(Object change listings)
----

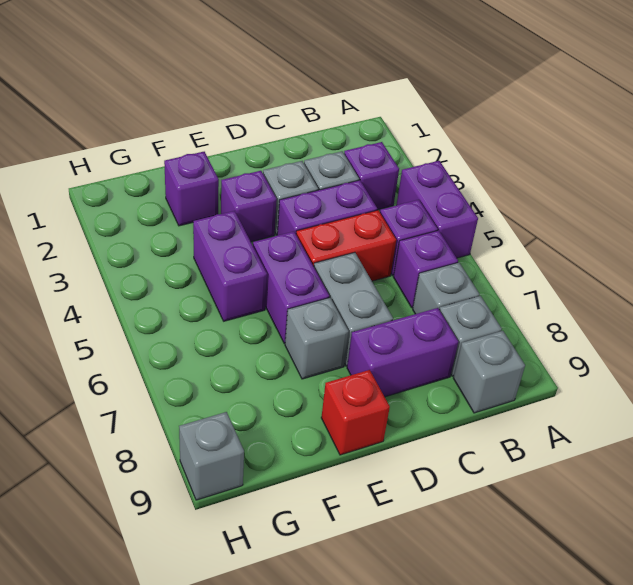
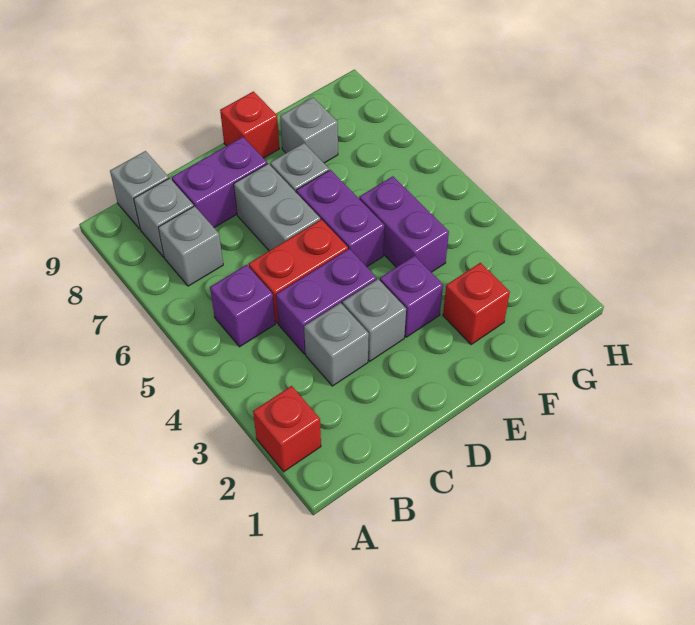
none -> red brick A2 level 1
purple brick A4:A5 level 1 -> none
purple brick B3 level 1 -> none
purple brick B6 level 1 -> none
purple brick F2 level 1 -> red brick F2 level 1
grey brick H9 level 1 -> grey brick F8 level 1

----

» Exercise
Lines from the one containing "purple brick B6 level 1 -> none" through the final line of the entries above are to be output exactly; omit all others.

» Answer to this task
purple brick B6 level 1 -> none
purple brick F2 level 1 -> red brick F2 level 1
grey brick H9 level 1 -> grey brick F8 level 1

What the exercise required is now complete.